TRY IT — Please give the entries below again exactly, omitting every picture.

☆ ☆ ☆ ☆

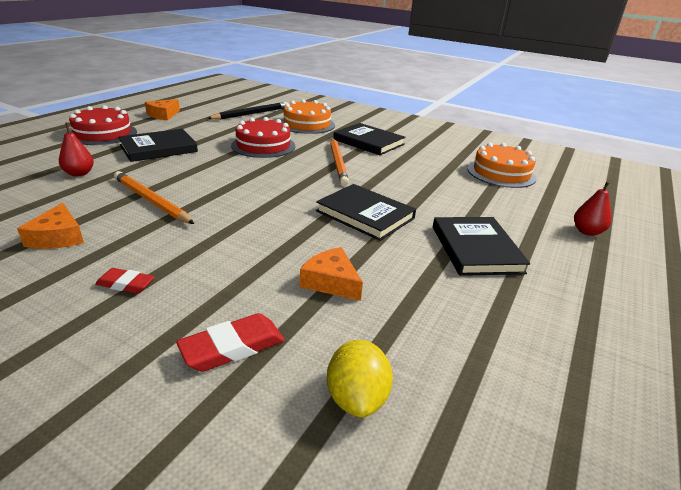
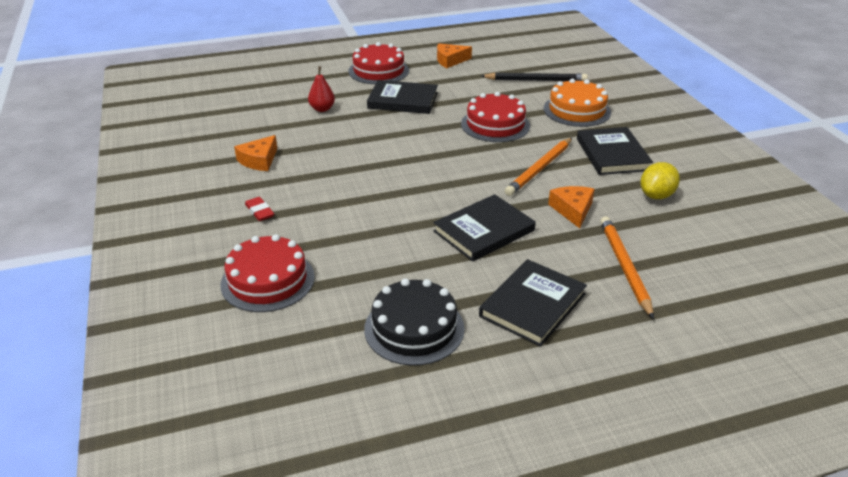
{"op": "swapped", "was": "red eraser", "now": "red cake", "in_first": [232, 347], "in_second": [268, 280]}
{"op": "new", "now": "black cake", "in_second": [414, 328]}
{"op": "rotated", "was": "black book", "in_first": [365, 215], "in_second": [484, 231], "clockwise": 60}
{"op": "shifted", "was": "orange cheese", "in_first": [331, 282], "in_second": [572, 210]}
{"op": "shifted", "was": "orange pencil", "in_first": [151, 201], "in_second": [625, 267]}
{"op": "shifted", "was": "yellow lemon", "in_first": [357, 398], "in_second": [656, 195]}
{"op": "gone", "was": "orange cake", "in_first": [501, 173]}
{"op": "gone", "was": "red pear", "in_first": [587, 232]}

☆ ☆ ☆ ☆

EXERCISE SOLUTION —
{"op": "swapped", "was": "red eraser", "now": "red cake", "in_first": [232, 347], "in_second": [268, 280]}
{"op": "new", "now": "black cake", "in_second": [414, 328]}
{"op": "rotated", "was": "black book", "in_first": [365, 215], "in_second": [484, 231], "clockwise": 60}
{"op": "shifted", "was": "orange cheese", "in_first": [331, 282], "in_second": [572, 210]}
{"op": "shifted", "was": "orange pencil", "in_first": [151, 201], "in_second": [625, 267]}
{"op": "shifted", "was": "yellow lemon", "in_first": [357, 398], "in_second": [656, 195]}
{"op": "gone", "was": "orange cake", "in_first": [501, 173]}
{"op": "gone", "was": "red pear", "in_first": [587, 232]}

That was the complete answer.